*What to do*. Reproduce what is written in the records below exactly, and leave out the images.

[Records from a collection]
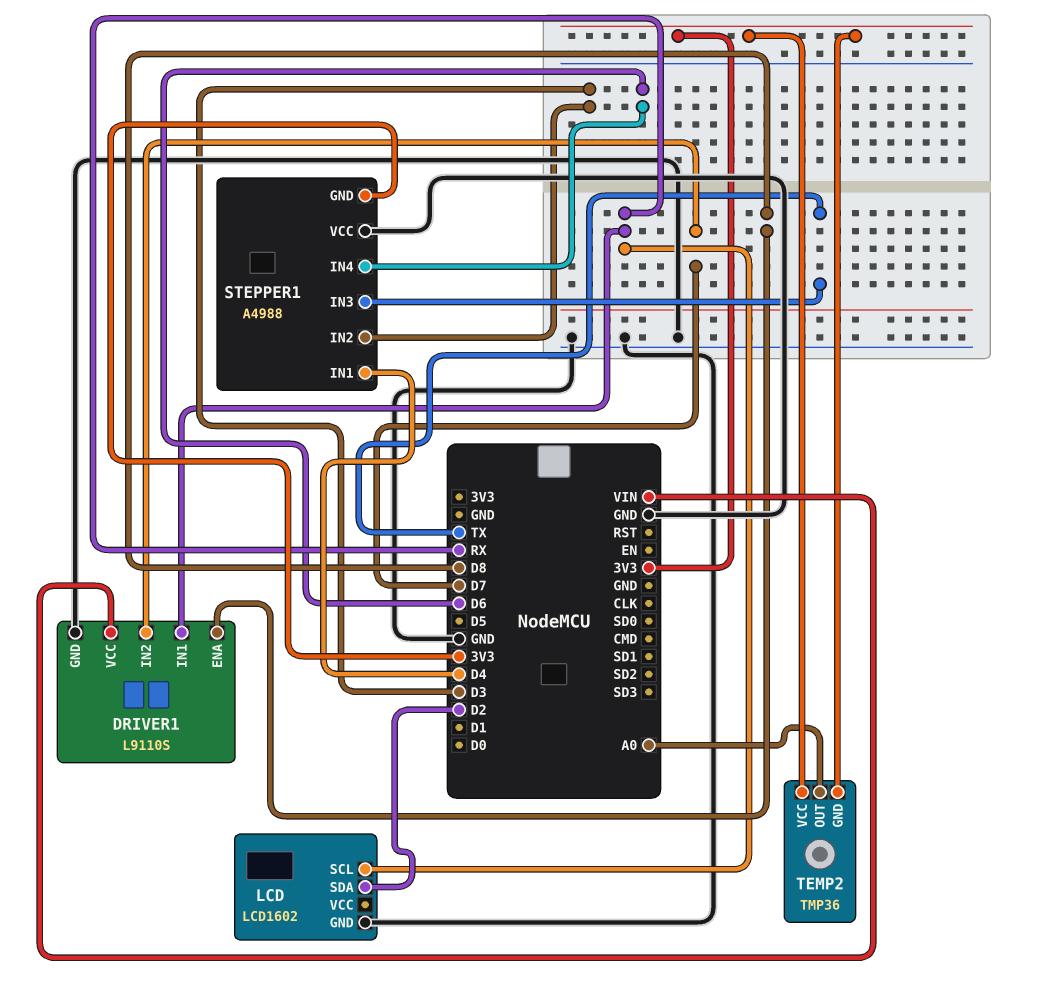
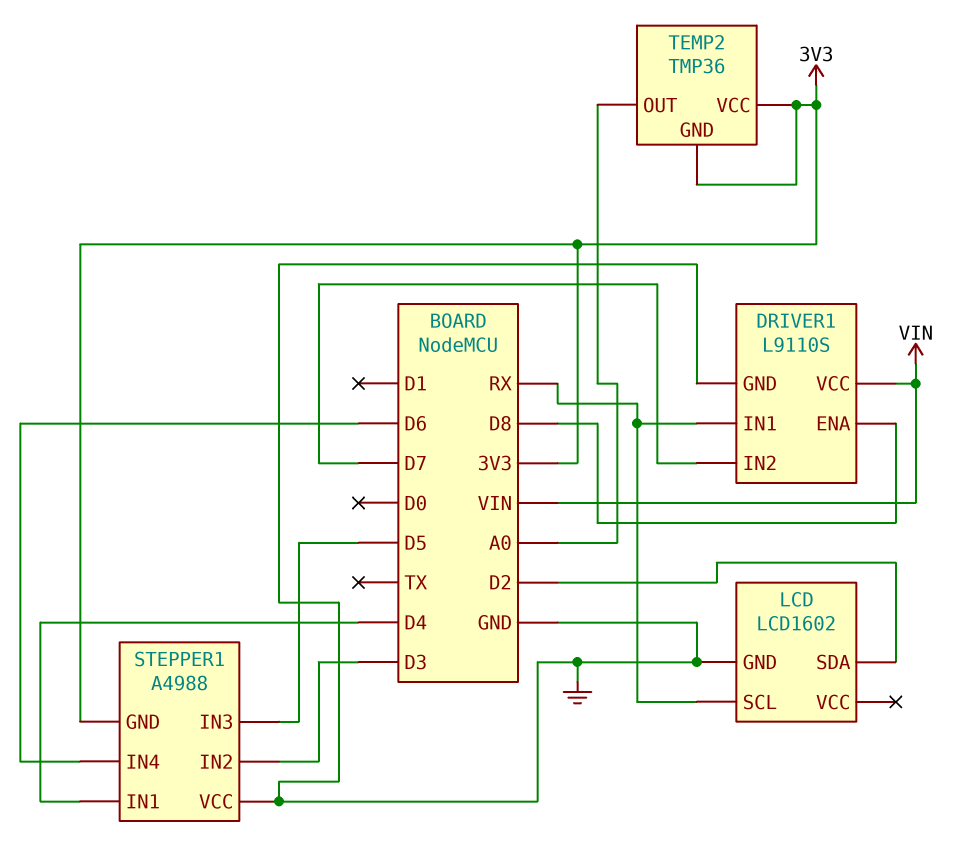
STEPPER1 pin IN3: TX -> D5

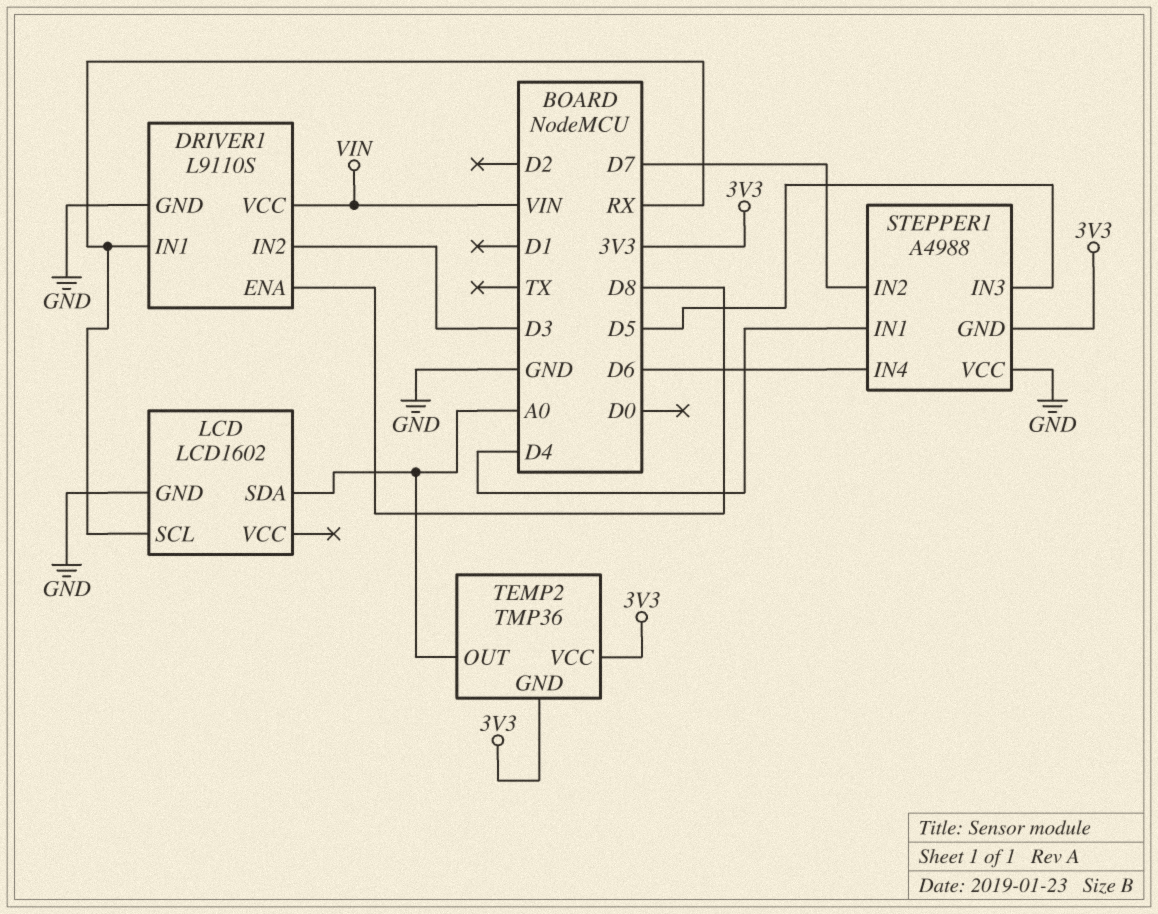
DRIVER1 pin IN2: D7 -> D3
LCD pin SDA: D2 -> A0
STEPPER1 pin IN2: D3 -> D7

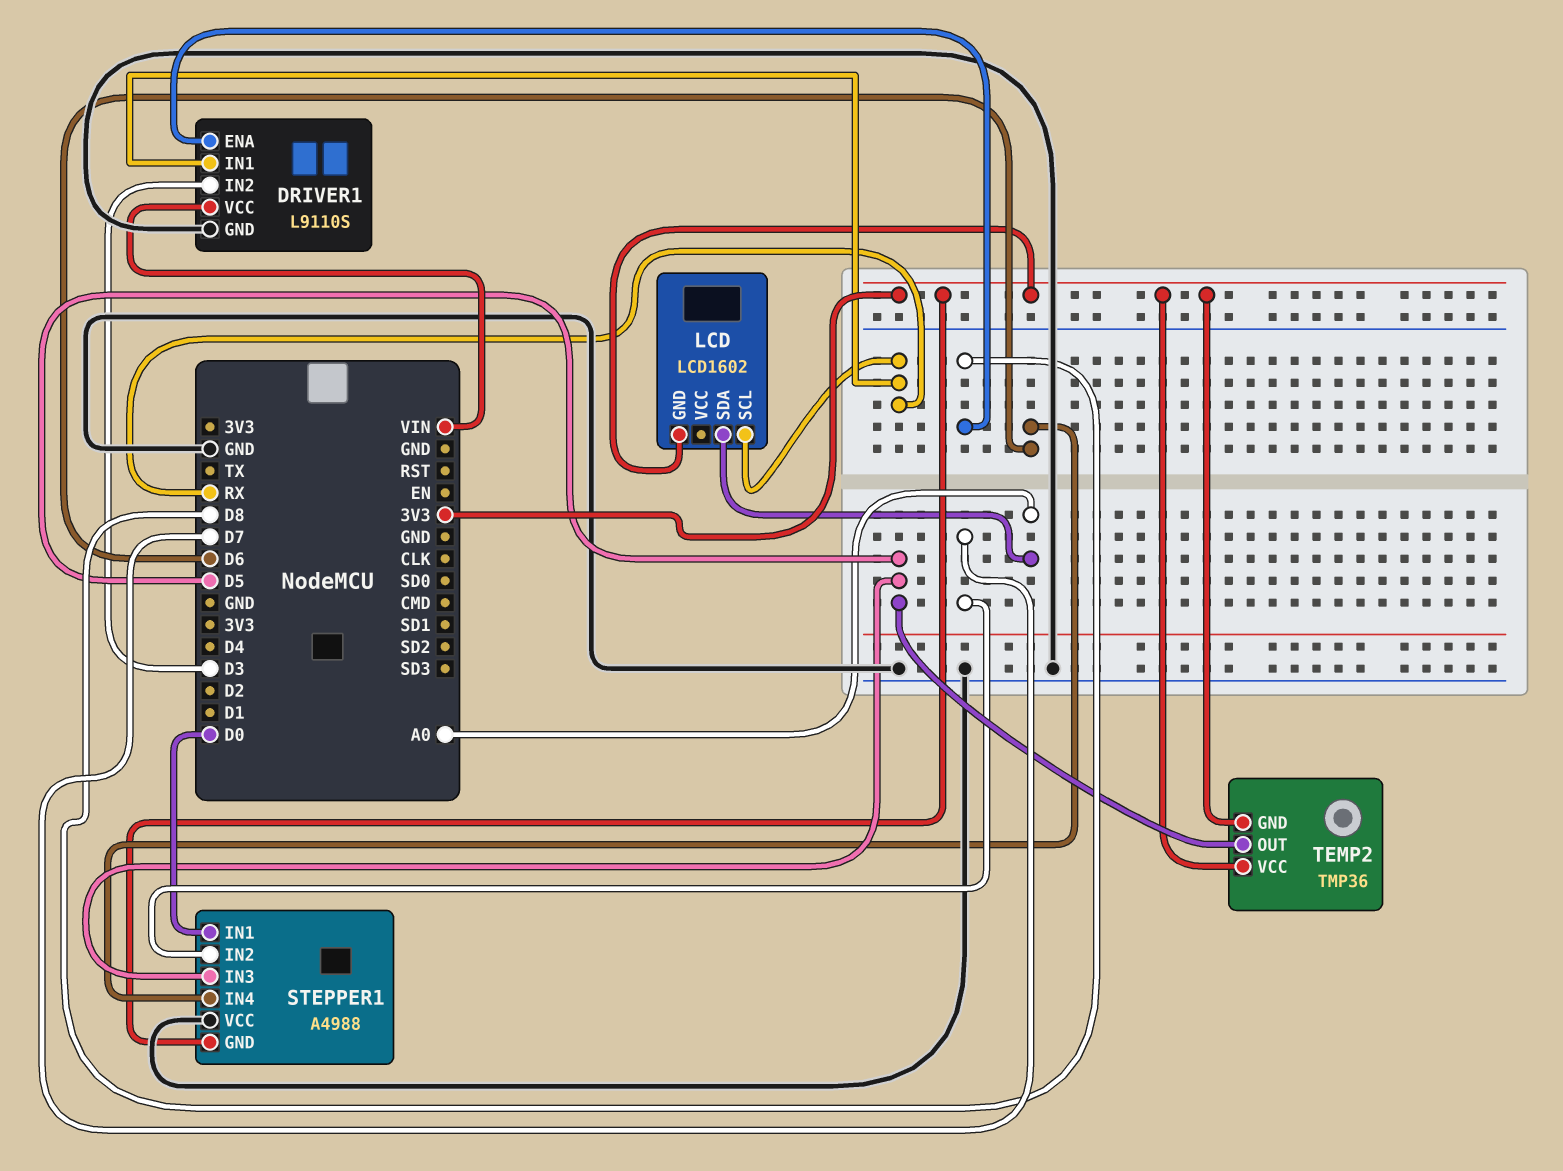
LCD pin GND: GND -> 3V3
STEPPER1 pin IN1: D4 -> D0
TEMP2 pin OUT: A0 -> D5

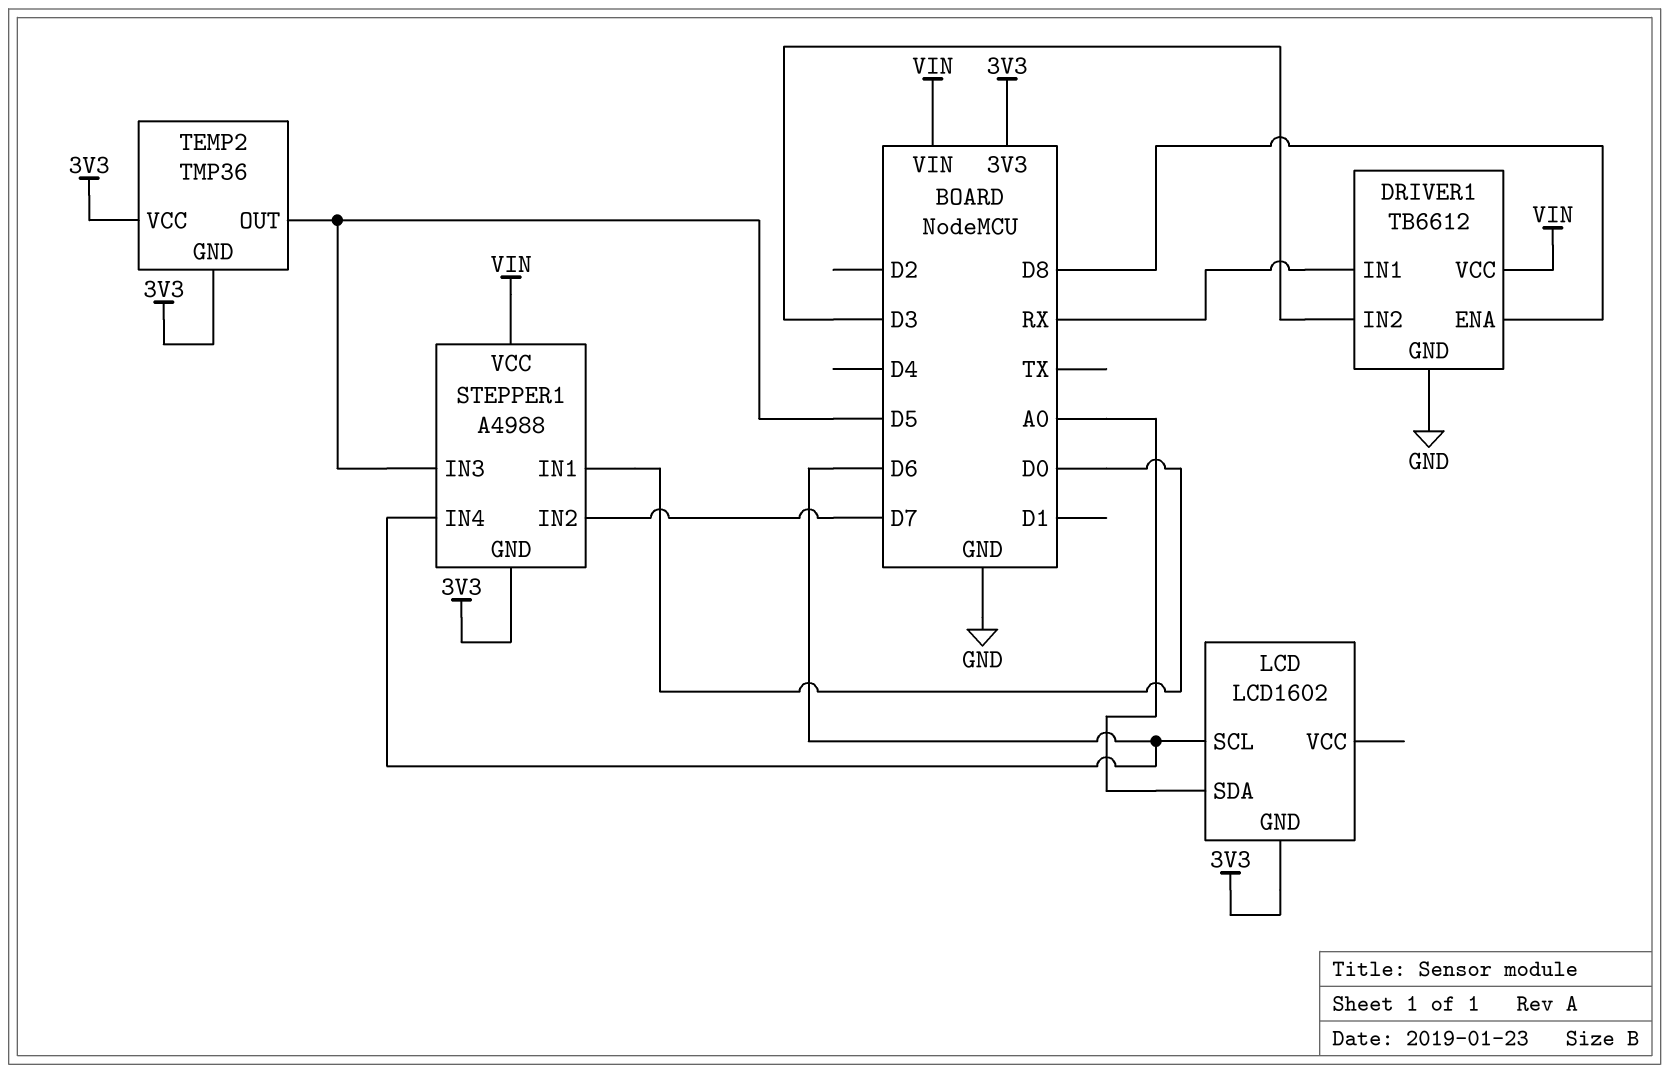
DRIVER1: L9110S -> TB6612
LCD pin SCL: RX -> D6
STEPPER1 pin VCC: GND -> VIN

*Response below*.
STEPPER1 pin IN3: TX -> D5

DRIVER1 pin IN2: D7 -> D3
LCD pin SDA: D2 -> A0
STEPPER1 pin IN2: D3 -> D7

LCD pin GND: GND -> 3V3
STEPPER1 pin IN1: D4 -> D0
TEMP2 pin OUT: A0 -> D5

DRIVER1: L9110S -> TB6612
LCD pin SCL: RX -> D6
STEPPER1 pin VCC: GND -> VIN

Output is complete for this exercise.